Copy the data that follows exactly, and include none of its images.

Input data
★ ★ ★ ★ ★

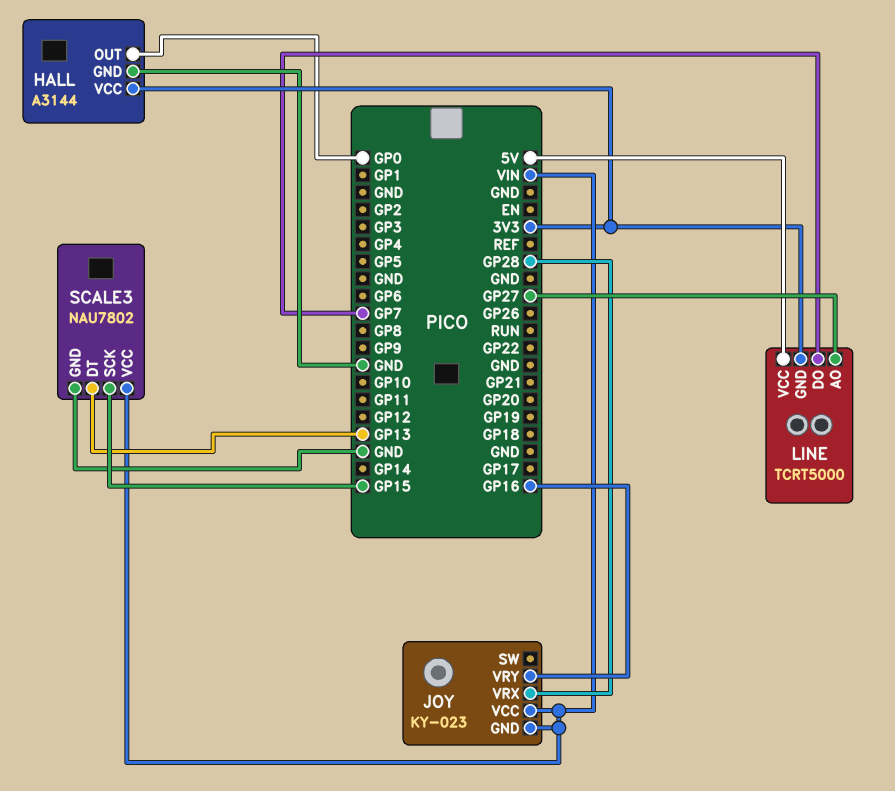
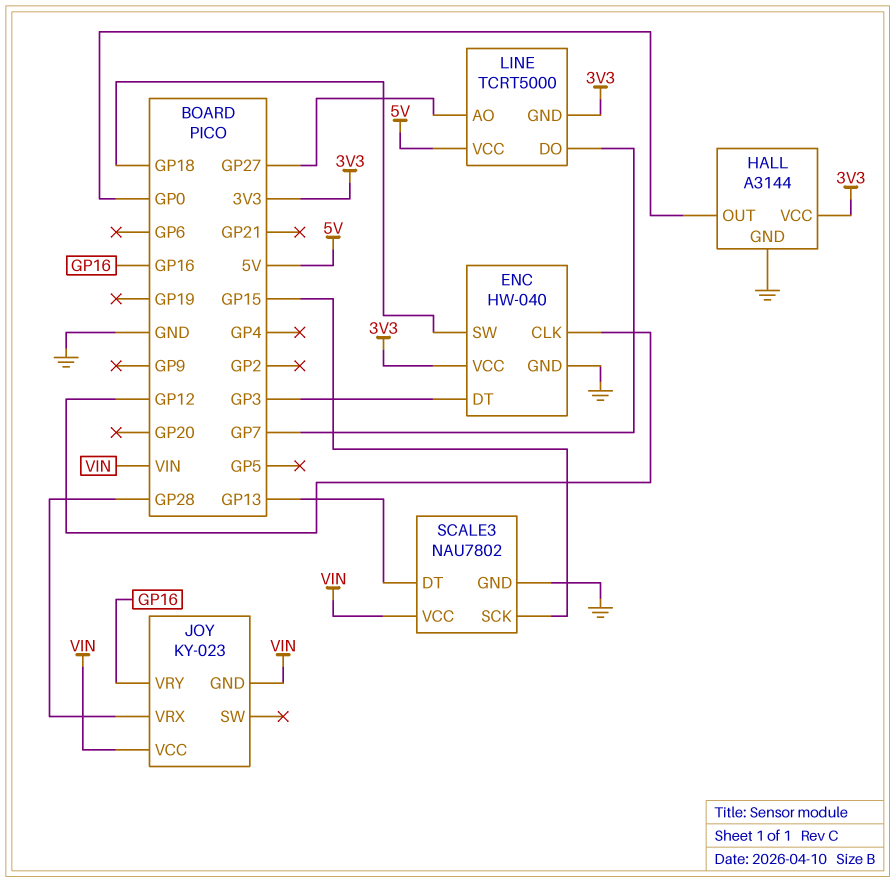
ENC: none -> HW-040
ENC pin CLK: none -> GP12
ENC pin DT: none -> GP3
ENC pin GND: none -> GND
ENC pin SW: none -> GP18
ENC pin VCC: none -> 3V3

★ ★ ★ ★ ★

Answer box
ENC: none -> HW-040
ENC pin CLK: none -> GP12
ENC pin DT: none -> GP3
ENC pin GND: none -> GND
ENC pin SW: none -> GP18
ENC pin VCC: none -> 3V3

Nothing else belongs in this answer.